### Work item
Go through the listing below, and from the line containing "[755,261,813,336]" through its last line, transcribe every line exactly, skipping pictures.

### Provided records
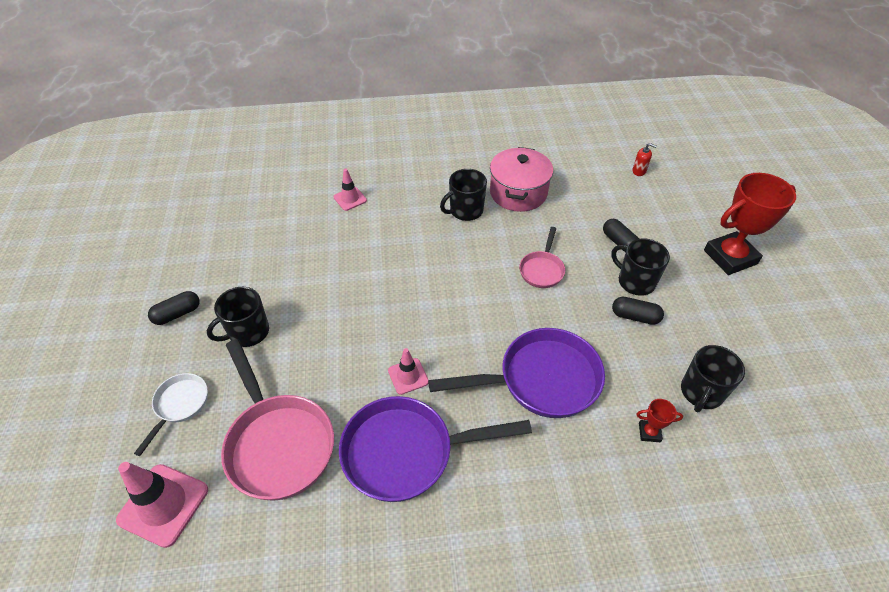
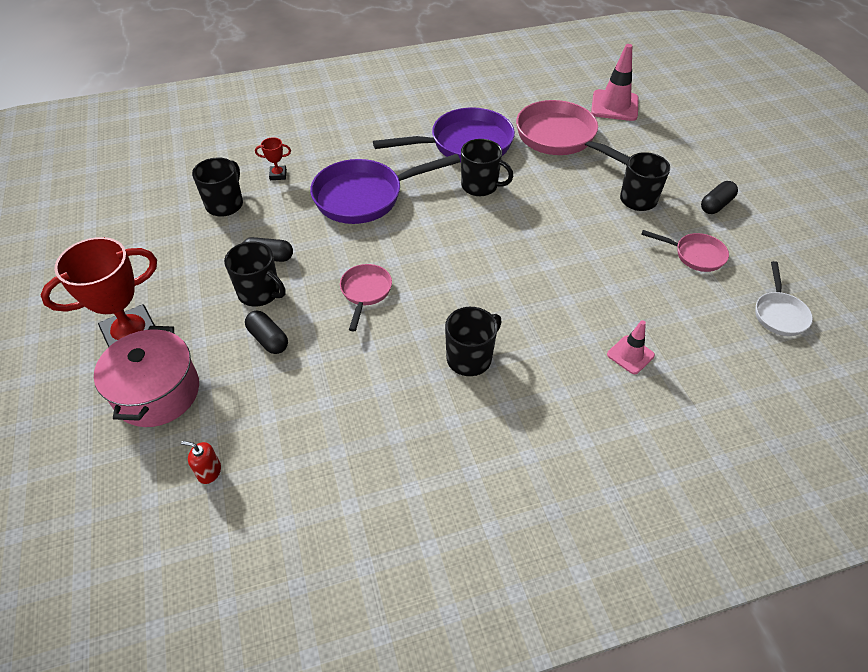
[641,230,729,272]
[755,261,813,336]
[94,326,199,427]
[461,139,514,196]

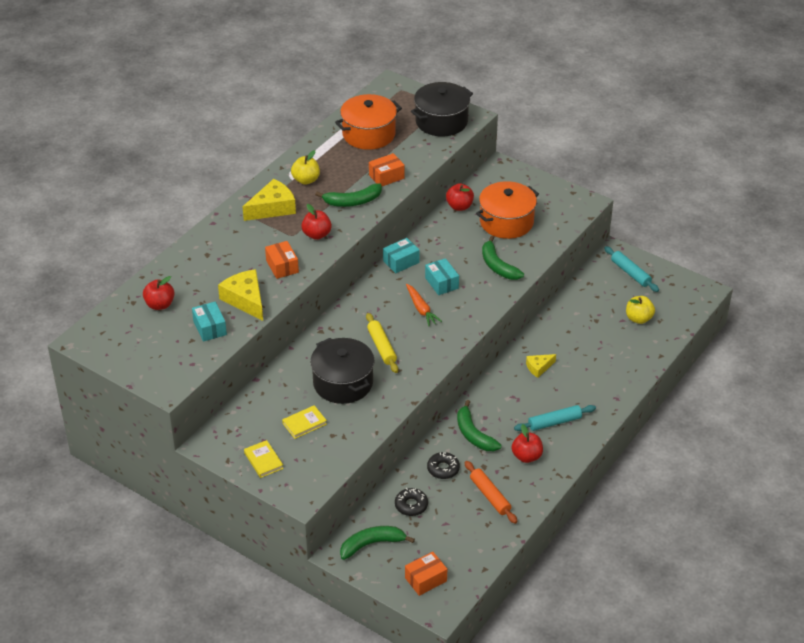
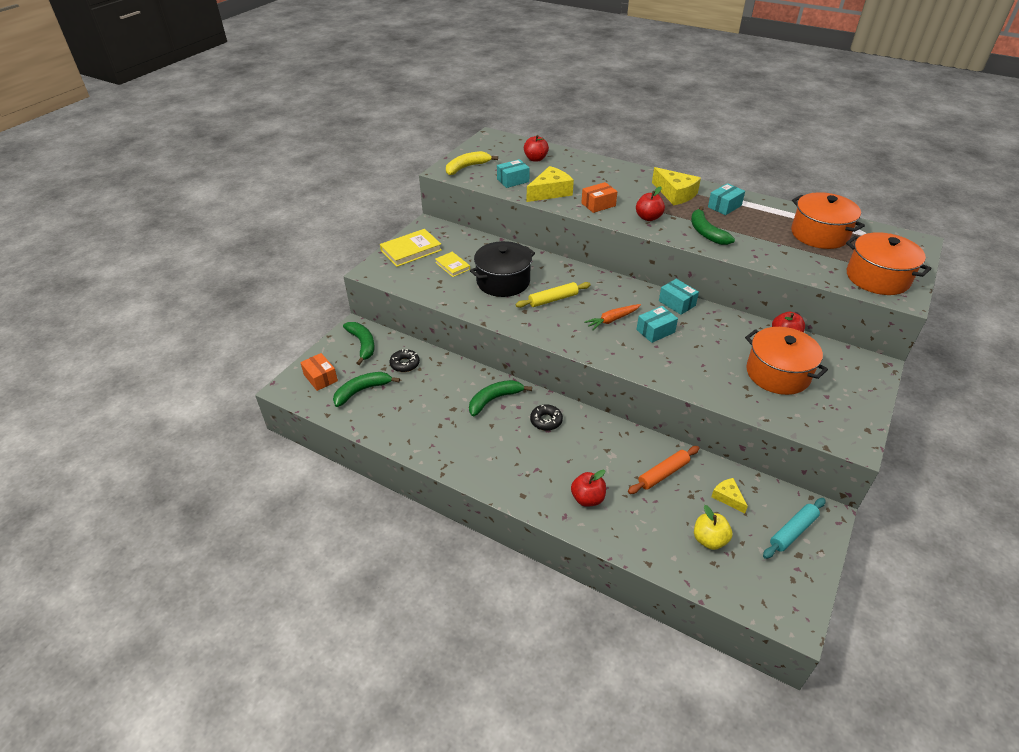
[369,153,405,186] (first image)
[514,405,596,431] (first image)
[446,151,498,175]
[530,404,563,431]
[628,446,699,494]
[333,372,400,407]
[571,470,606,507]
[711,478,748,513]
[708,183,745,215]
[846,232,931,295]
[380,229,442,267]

### Answer below
[755,261,813,336]
[94,326,199,427]
[461,139,514,196]

[369,153,405,186] (first image)
[514,405,596,431] (first image)
[446,151,498,175]
[530,404,563,431]
[628,446,699,494]
[333,372,400,407]
[571,470,606,507]
[711,478,748,513]
[708,183,745,215]
[846,232,931,295]
[380,229,442,267]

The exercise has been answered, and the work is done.